> [Exercise prompt]: Please restate each entry that appears below word for word, without its pictures.

(Items from a dataset)
----

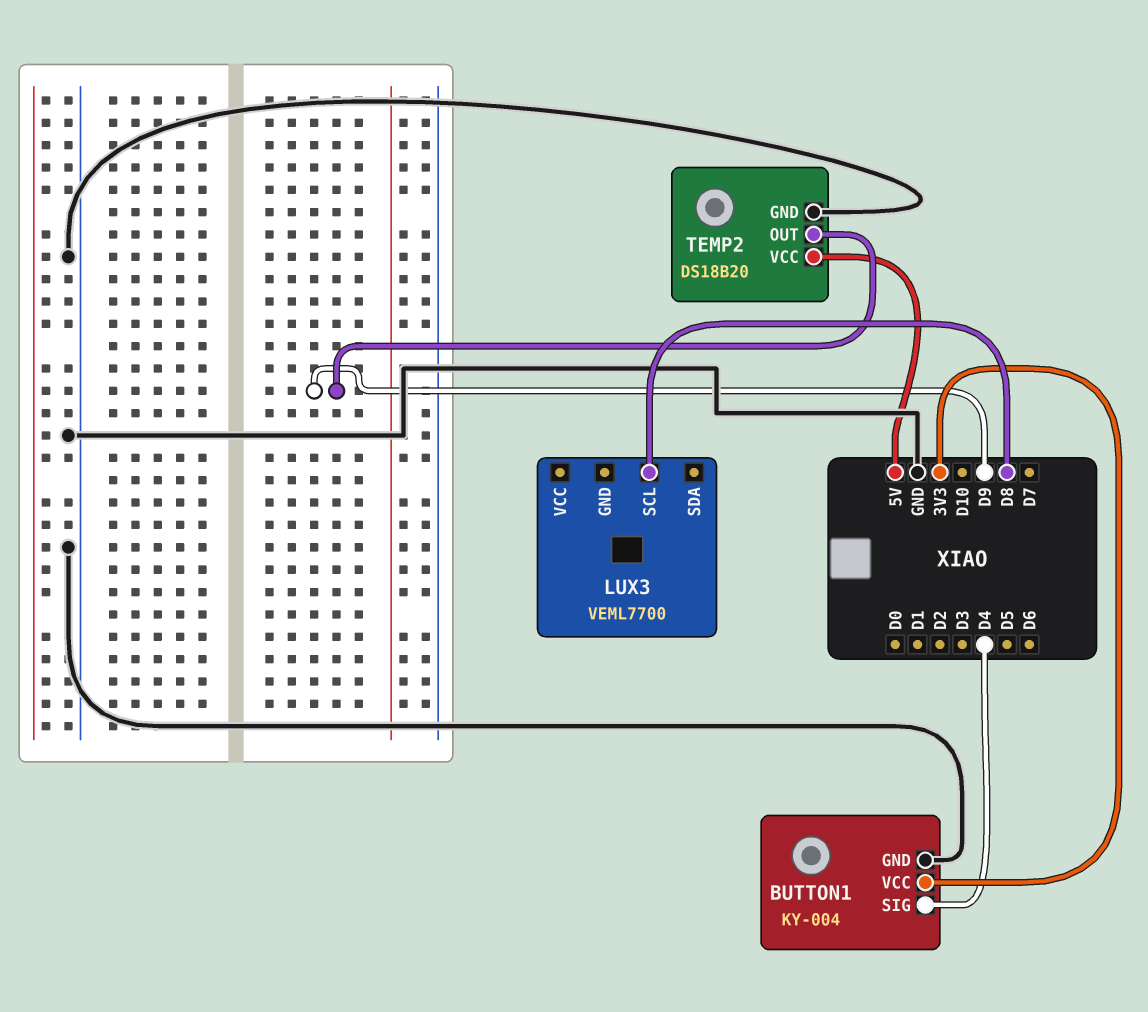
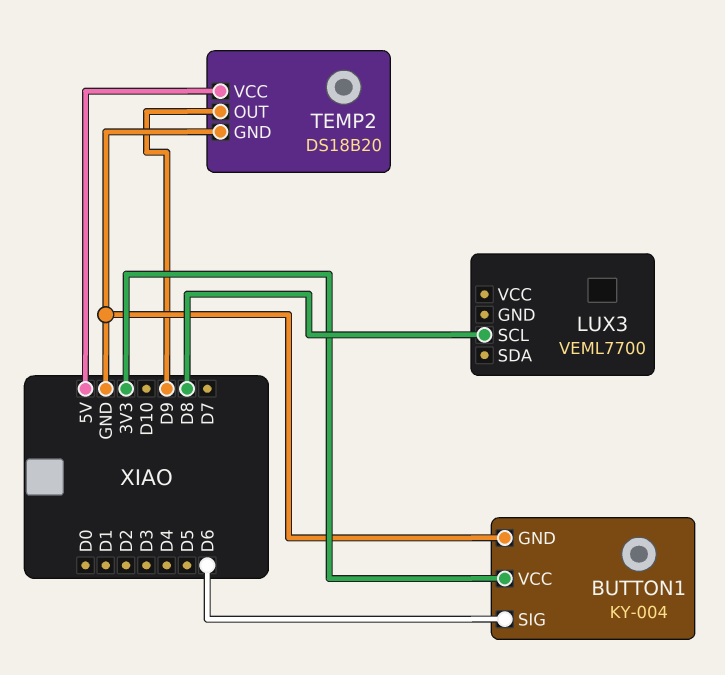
BUTTON1 pin SIG: D4 -> D6

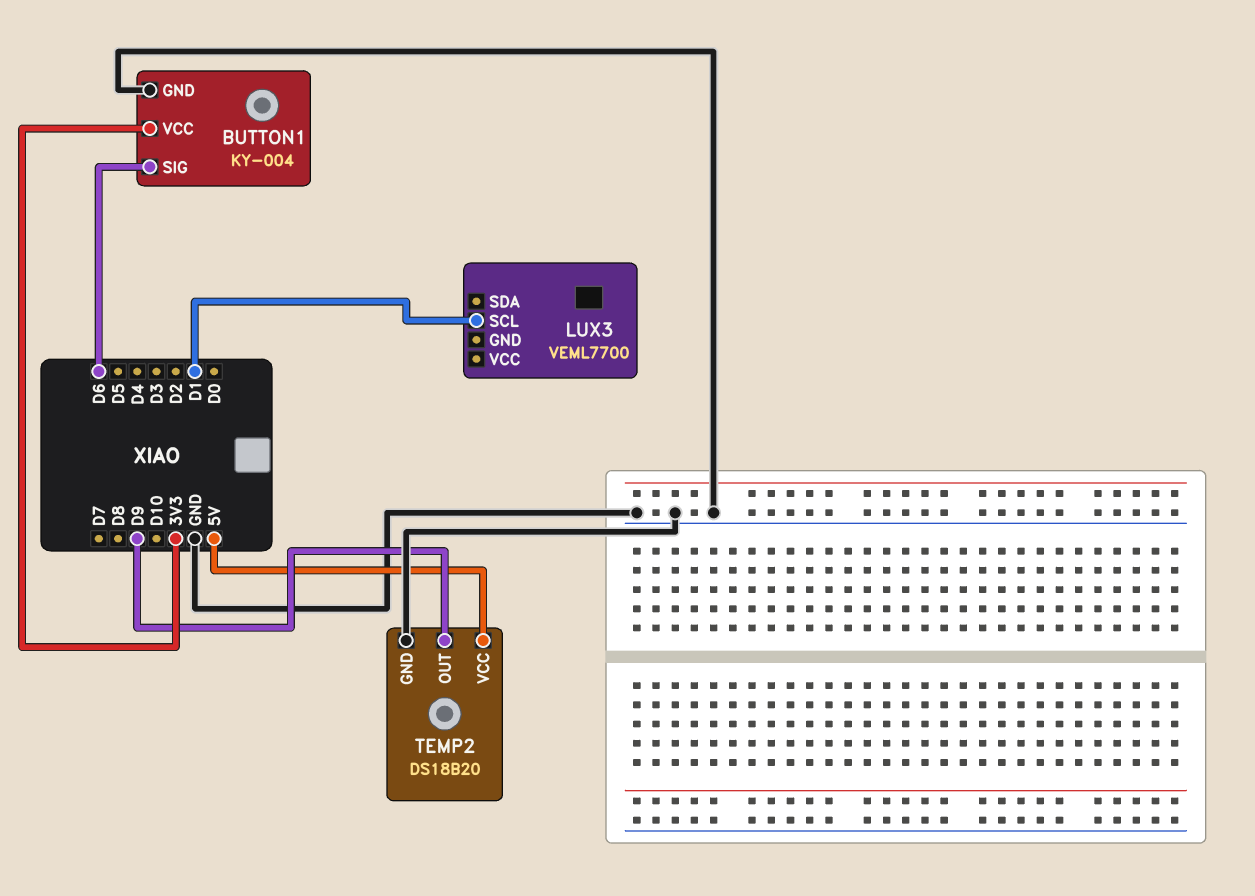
LUX3 pin SCL: D8 -> D1

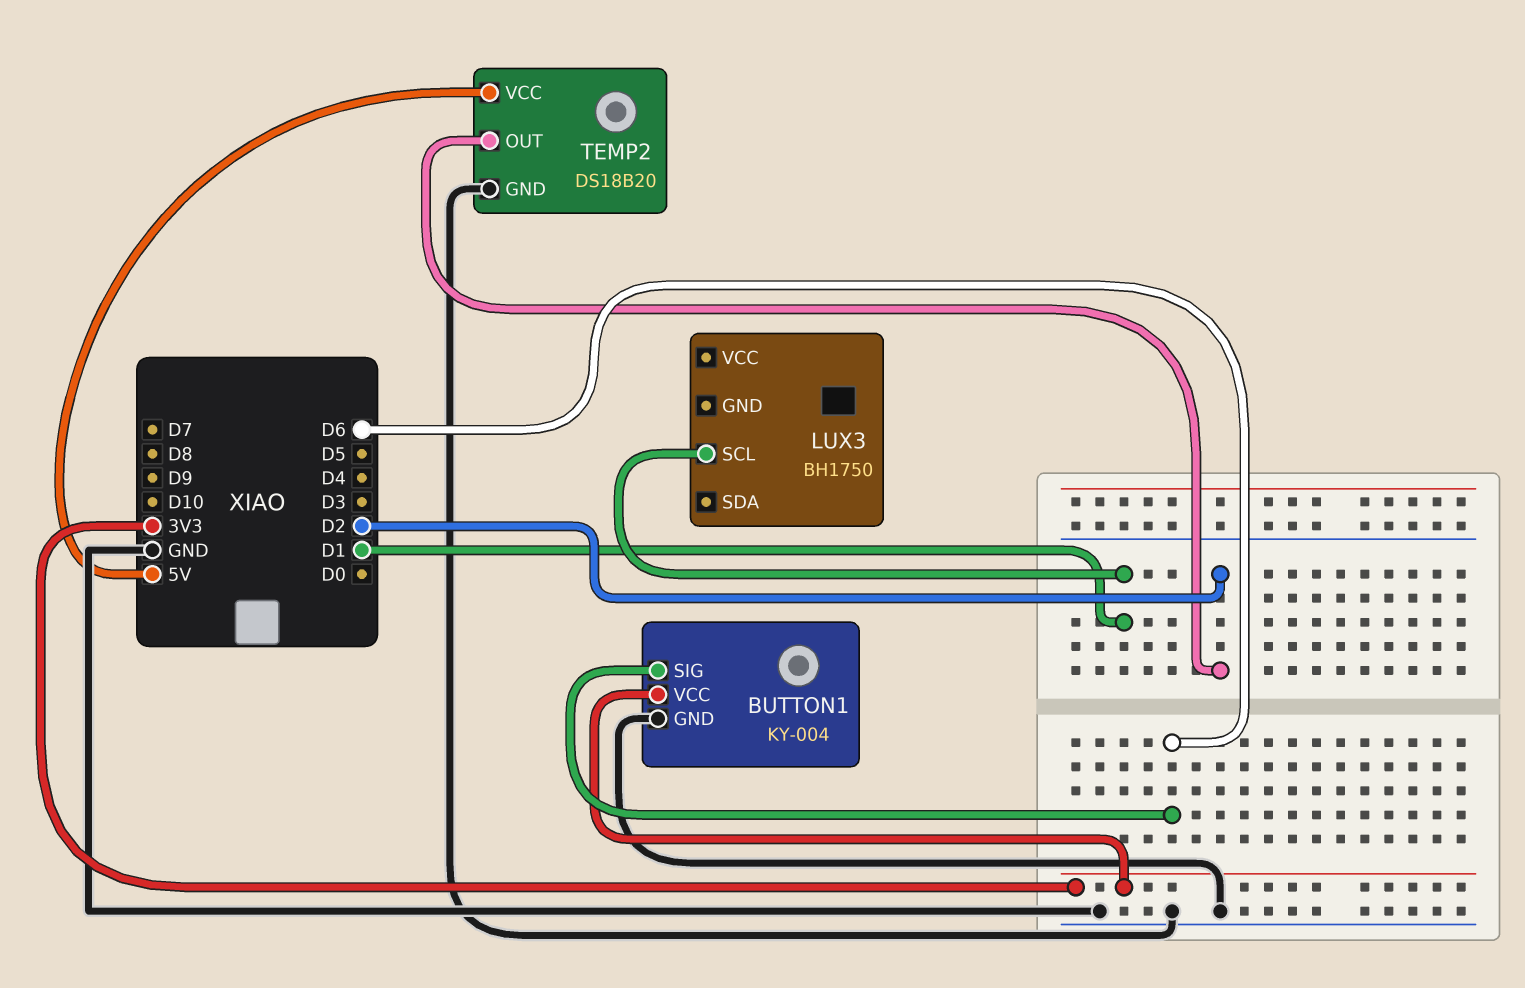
LUX3: VEML7700 -> BH1750
TEMP2 pin OUT: D9 -> D2

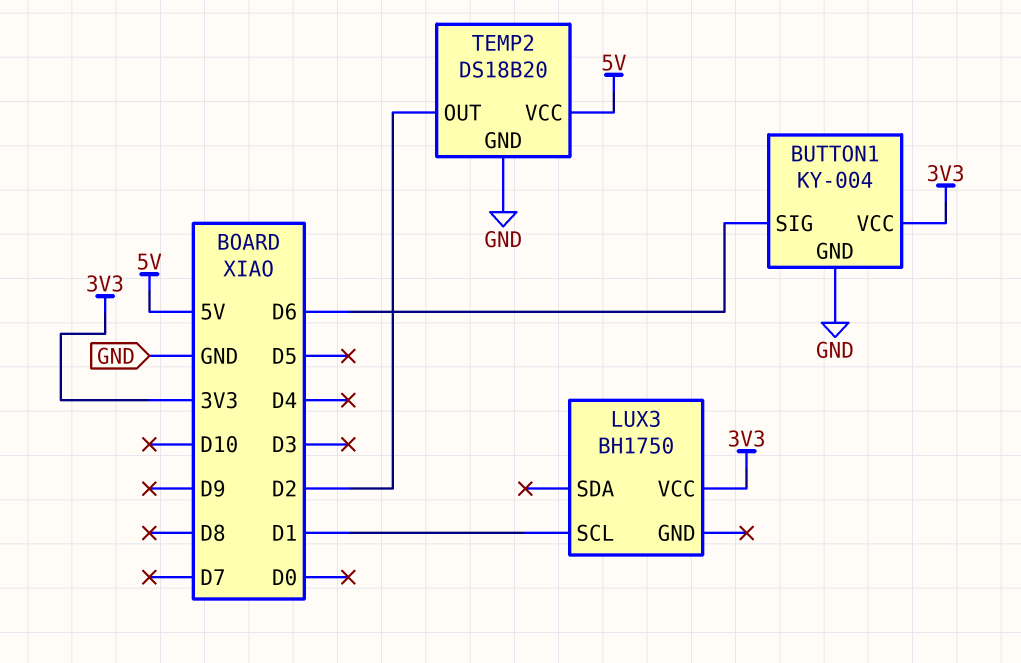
LUX3 pin VCC: none -> 3V3

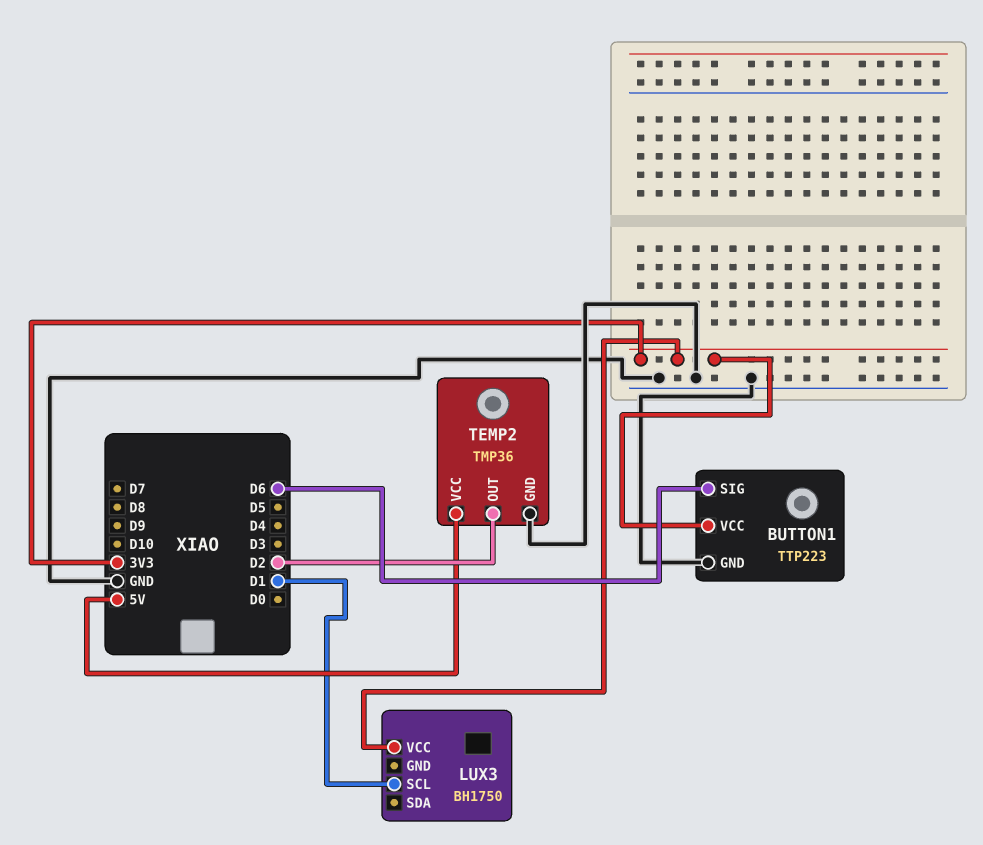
BUTTON1: KY-004 -> TTP223
TEMP2: DS18B20 -> TMP36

----

> [Solution to this problem]:
BUTTON1 pin SIG: D4 -> D6

LUX3 pin SCL: D8 -> D1

LUX3: VEML7700 -> BH1750
TEMP2 pin OUT: D9 -> D2

LUX3 pin VCC: none -> 3V3

BUTTON1: KY-004 -> TTP223
TEMP2: DS18B20 -> TMP36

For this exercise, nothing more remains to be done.